HOW TO COMPLETE THIS TASK — An exact copy of each line below is needed, with no images in it.

SUPPLIED INFORMATION —
──────────

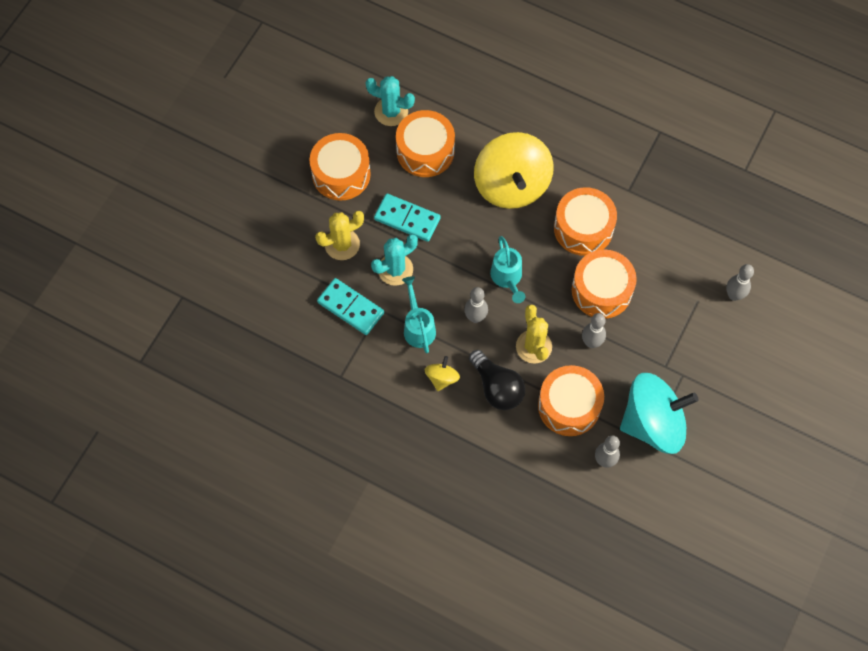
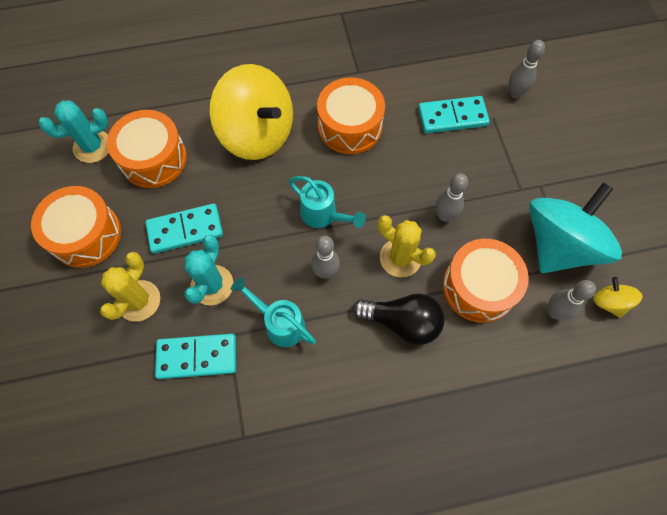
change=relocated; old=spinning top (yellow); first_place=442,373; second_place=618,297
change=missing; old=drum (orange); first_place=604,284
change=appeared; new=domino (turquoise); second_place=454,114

──────────

SOLUTION FOR THIS TASK —
change=relocated; old=spinning top (yellow); first_place=442,373; second_place=618,297
change=missing; old=drum (orange); first_place=604,284
change=appeared; new=domino (turquoise); second_place=454,114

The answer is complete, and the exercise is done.